Wherever the word "minus" appears in a line of the records, copy that line.

ENTRIES SHOWN »
####

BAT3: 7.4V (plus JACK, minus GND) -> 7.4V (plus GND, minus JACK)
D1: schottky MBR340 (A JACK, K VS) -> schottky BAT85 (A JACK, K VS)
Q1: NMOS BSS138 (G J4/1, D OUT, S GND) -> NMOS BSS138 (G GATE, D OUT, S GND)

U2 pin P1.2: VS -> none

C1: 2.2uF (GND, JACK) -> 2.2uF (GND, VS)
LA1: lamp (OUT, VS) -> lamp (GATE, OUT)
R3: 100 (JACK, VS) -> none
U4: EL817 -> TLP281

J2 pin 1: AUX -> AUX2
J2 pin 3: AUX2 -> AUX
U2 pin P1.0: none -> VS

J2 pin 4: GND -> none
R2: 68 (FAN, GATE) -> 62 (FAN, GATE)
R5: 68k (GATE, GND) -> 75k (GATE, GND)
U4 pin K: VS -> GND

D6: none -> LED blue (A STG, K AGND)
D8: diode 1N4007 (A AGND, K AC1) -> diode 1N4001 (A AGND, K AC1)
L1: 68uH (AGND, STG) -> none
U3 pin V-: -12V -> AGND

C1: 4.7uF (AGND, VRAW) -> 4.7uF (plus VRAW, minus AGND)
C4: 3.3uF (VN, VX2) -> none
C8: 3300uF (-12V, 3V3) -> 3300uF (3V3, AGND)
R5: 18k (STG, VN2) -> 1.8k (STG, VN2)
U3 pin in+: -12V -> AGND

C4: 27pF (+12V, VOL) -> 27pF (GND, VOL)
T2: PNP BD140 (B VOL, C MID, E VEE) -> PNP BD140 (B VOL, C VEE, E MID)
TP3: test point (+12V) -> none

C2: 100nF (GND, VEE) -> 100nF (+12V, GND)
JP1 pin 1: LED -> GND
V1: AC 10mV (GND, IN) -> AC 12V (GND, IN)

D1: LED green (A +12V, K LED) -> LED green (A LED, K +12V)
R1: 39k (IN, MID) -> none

####

TASK ANSWER »
BAT3: 7.4V (plus JACK, minus GND) -> 7.4V (plus GND, minus JACK)
C1: 4.7uF (AGND, VRAW) -> 4.7uF (plus VRAW, minus AGND)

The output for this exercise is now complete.